■ **Action item**
Except for the images, repeat the entries below word for word.

■ **Supplied data**
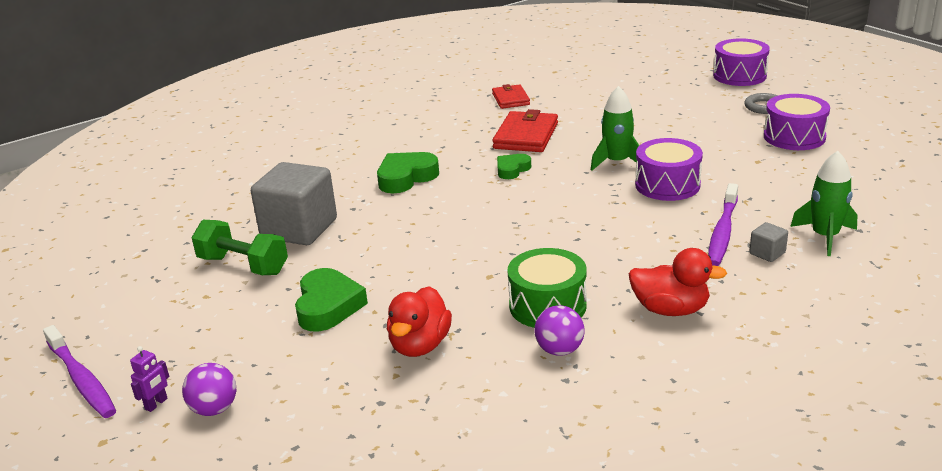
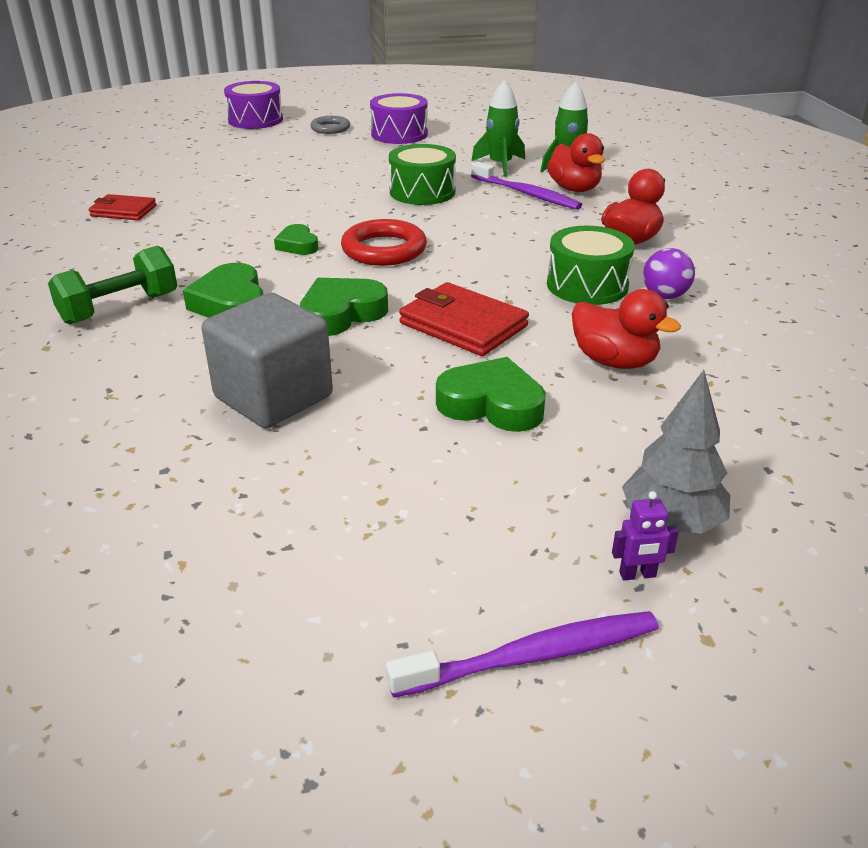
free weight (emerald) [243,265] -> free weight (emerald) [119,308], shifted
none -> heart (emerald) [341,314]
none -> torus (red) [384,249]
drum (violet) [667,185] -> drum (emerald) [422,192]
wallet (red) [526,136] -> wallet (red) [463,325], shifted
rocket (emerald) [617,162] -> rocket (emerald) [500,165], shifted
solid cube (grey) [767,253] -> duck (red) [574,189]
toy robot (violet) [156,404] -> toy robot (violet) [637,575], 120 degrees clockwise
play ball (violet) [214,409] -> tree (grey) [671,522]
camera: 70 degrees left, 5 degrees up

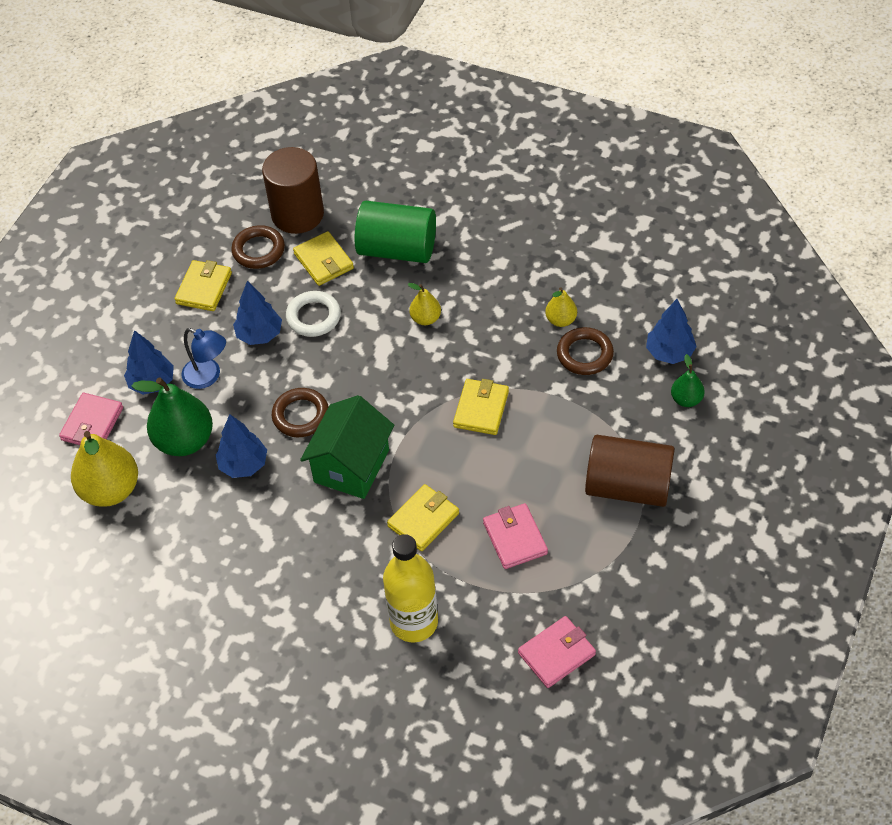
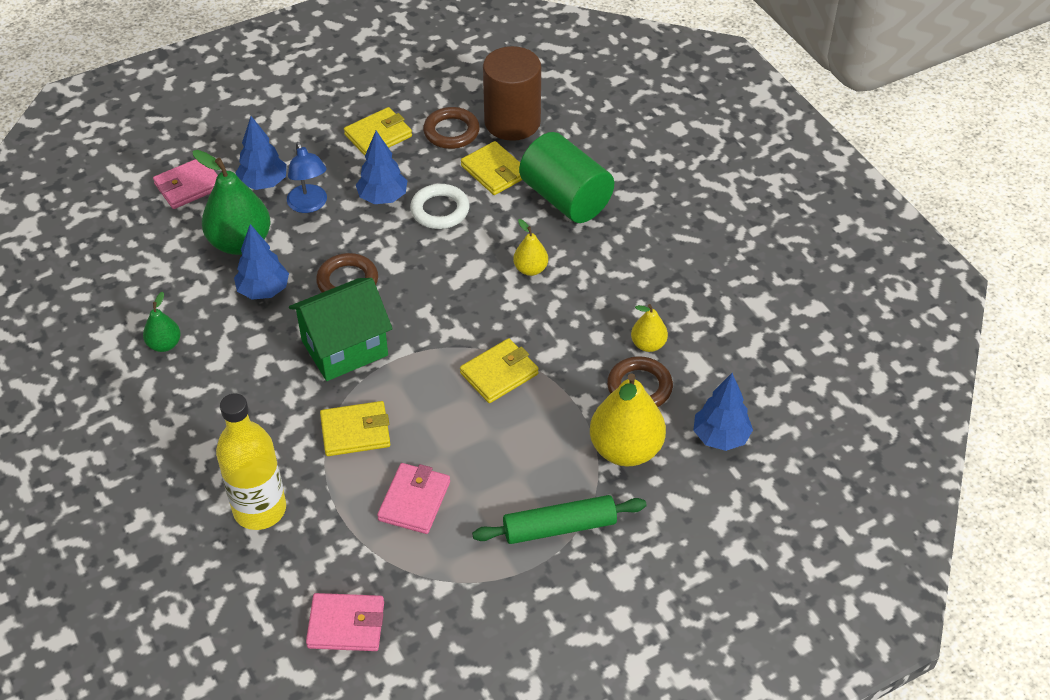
toy pear (emerald) [686,399] -> toy pear (emerald) [164,344], shifted
wallet (golden) [323,261] -> wallet (golden) [494,171], 45 degrees counterclockwise
solid cylinder (russet) [628,486] -> dough roller (emerald) [559,527]
toy pear (golden) [110,490] -> toy pear (golden) [625,449], shifted
camera: 35 degrees right, 5 degrees down

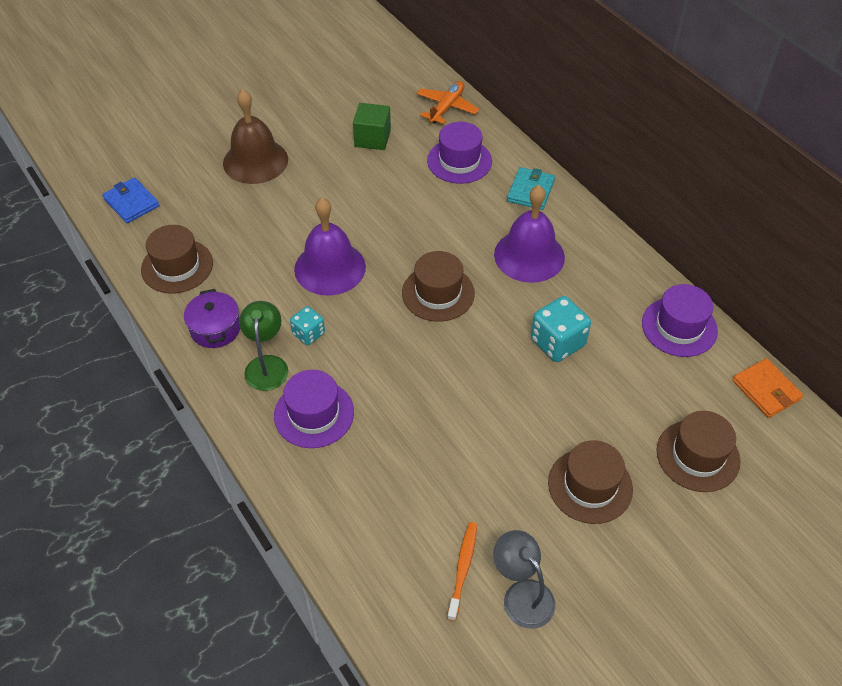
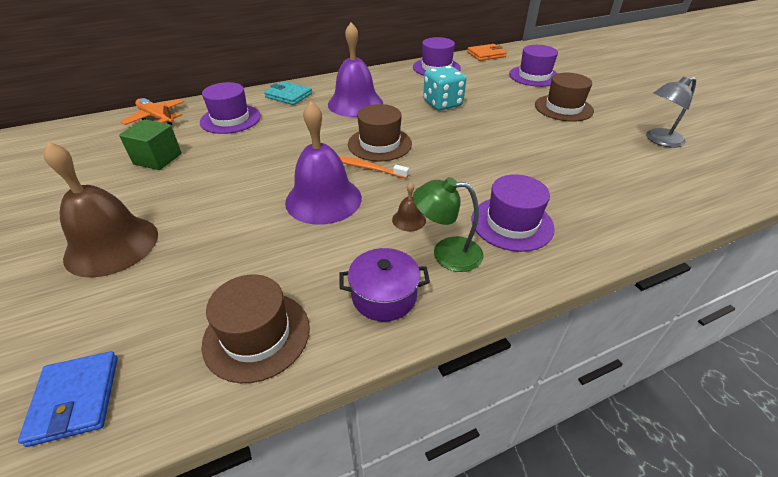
wallet (blue) [131,203] -> wallet (blue) [75,399], 75 degrees counterclockwise
toothbrush (orange-coloured) [463,569] -> toothbrush (orange-coloured) [367,168], shifted
game die (turquoise) [308,334] -> bell (russet) [409,220]
tall hat (russet) [698,455] -> tall hat (violet) [534,76]
camera: 80 degrees left, 10 degrees down

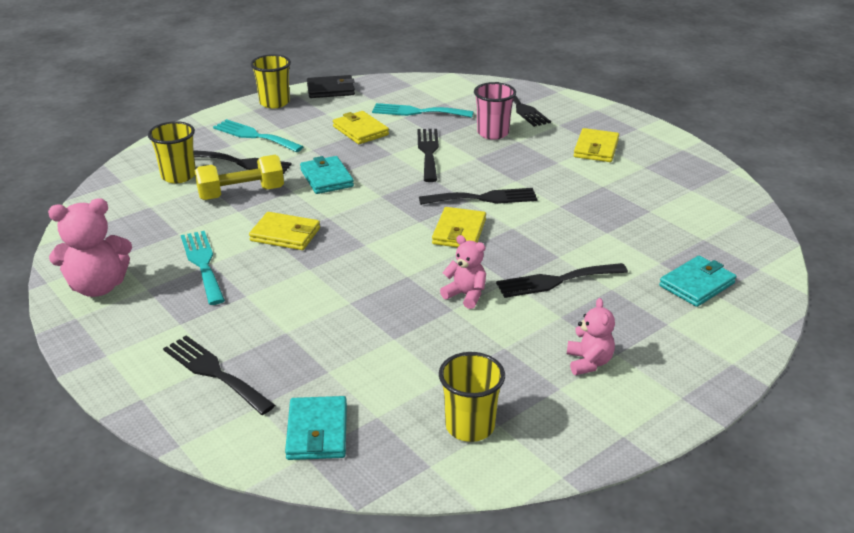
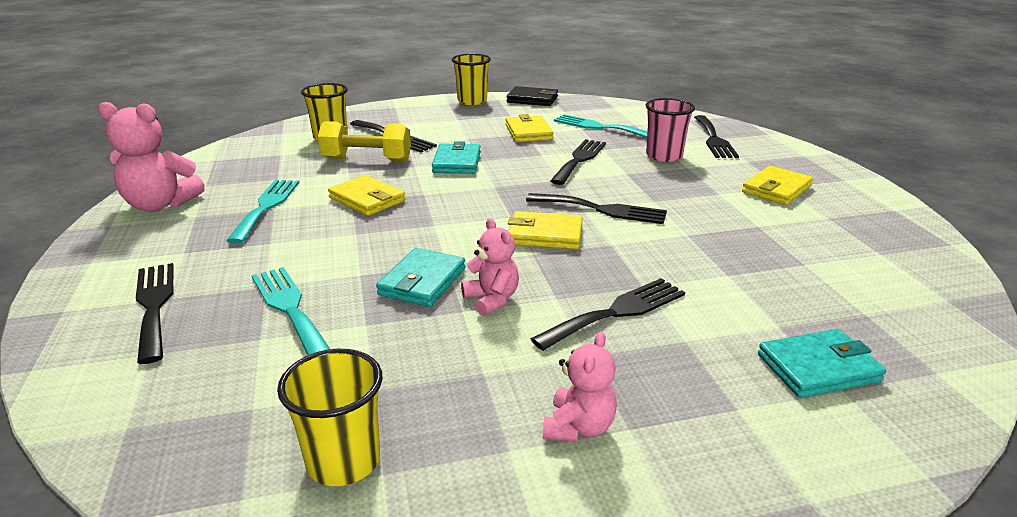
table fork (turquoise) [254,136] -> table fork (turquoise) [290,308], shifted
wallet (turquoise) [317,432] -> wallet (turquoise) [422,281], shifted
wallet (golden) [459,232] -> wallet (golden) [545,234], 60 degrees clockwise
table fork (black) [556,281] -> table fork (black) [616,312], 135 degrees clockwise
camera: 25 degrees right, 5 degrees down

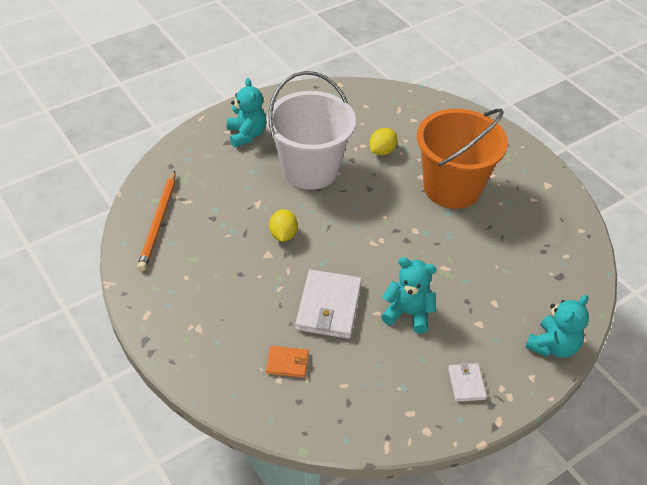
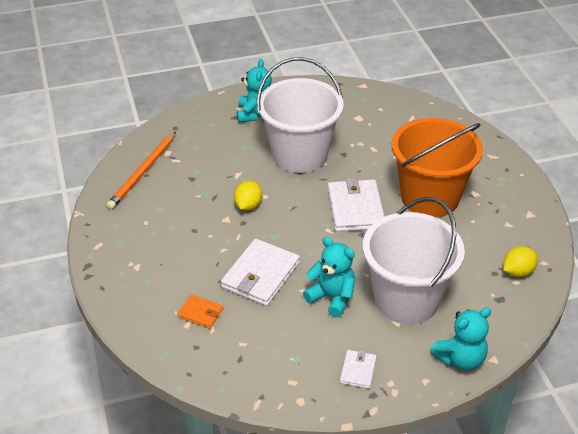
none -> wallet (white) [355,208]
none -> sand bucket (white) [406,299]
toy lemon (golden) [382,151] -> toy lemon (golden) [518,272], shifted
camera: 20 degrees right, 5 degrees down

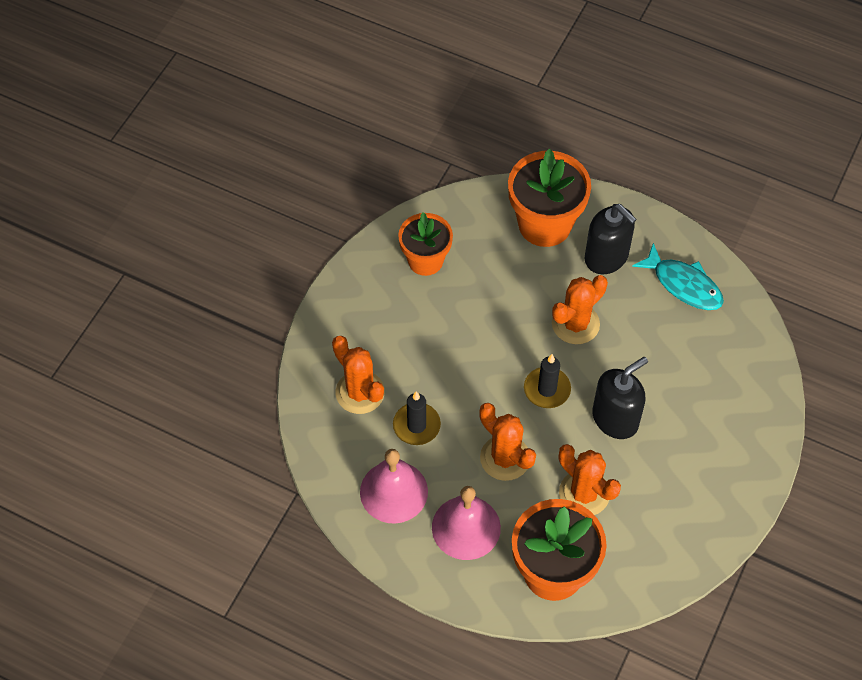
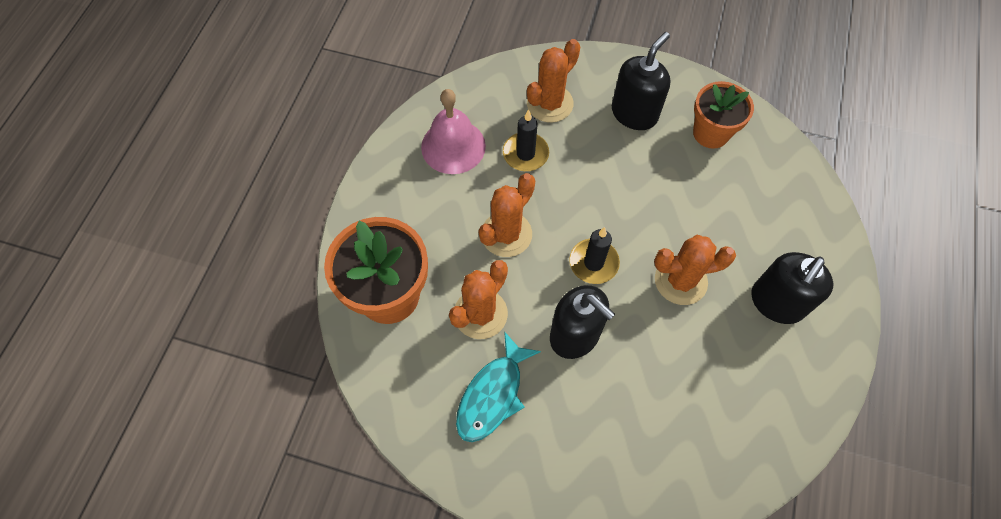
fish figure (turquoise) [683,284] -> fish figure (turquoise) [493,394], shifted
none -> soap pump (black) [634,113]
cactus (orange-coloured) [575,324] -> cactus (orange-coloured) [680,281], 45 degrees counterclockwise
bell (rosy) [466,527] -> none
flower pot (orange-coloured) [545,224] -> none
camera: 80 degrees right, 5 degrees up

■ **Final answer**
free weight (emerald) [243,265] -> free weight (emerald) [119,308], shifted
none -> heart (emerald) [341,314]
none -> torus (red) [384,249]
drum (violet) [667,185] -> drum (emerald) [422,192]
wallet (red) [526,136] -> wallet (red) [463,325], shifted
rocket (emerald) [617,162] -> rocket (emerald) [500,165], shifted
solid cube (grey) [767,253] -> duck (red) [574,189]
toy robot (violet) [156,404] -> toy robot (violet) [637,575], 120 degrees clockwise
play ball (violet) [214,409] -> tree (grey) [671,522]
camera: 70 degrees left, 5 degrees up

toy pear (emerald) [686,399] -> toy pear (emerald) [164,344], shifted
wallet (golden) [323,261] -> wallet (golden) [494,171], 45 degrees counterclockwise
solid cylinder (russet) [628,486] -> dough roller (emerald) [559,527]
toy pear (golden) [110,490] -> toy pear (golden) [625,449], shifted
camera: 35 degrees right, 5 degrees down

wallet (blue) [131,203] -> wallet (blue) [75,399], 75 degrees counterclockwise
toothbrush (orange-coloured) [463,569] -> toothbrush (orange-coloured) [367,168], shifted
game die (turquoise) [308,334] -> bell (russet) [409,220]
tall hat (russet) [698,455] -> tall hat (violet) [534,76]
camera: 80 degrees left, 10 degrees down

table fork (turquoise) [254,136] -> table fork (turquoise) [290,308], shifted
wallet (turquoise) [317,432] -> wallet (turquoise) [422,281], shifted
wallet (golden) [459,232] -> wallet (golden) [545,234], 60 degrees clockwise
table fork (black) [556,281] -> table fork (black) [616,312], 135 degrees clockwise
camera: 25 degrees right, 5 degrees down

none -> wallet (white) [355,208]
none -> sand bucket (white) [406,299]
toy lemon (golden) [382,151] -> toy lemon (golden) [518,272], shifted
camera: 20 degrees right, 5 degrees down

fish figure (turquoise) [683,284] -> fish figure (turquoise) [493,394], shifted
none -> soap pump (black) [634,113]
cactus (orange-coloured) [575,324] -> cactus (orange-coloured) [680,281], 45 degrees counterclockwise
bell (rosy) [466,527] -> none
flower pot (orange-coloured) [545,224] -> none
camera: 80 degrees right, 5 degrees up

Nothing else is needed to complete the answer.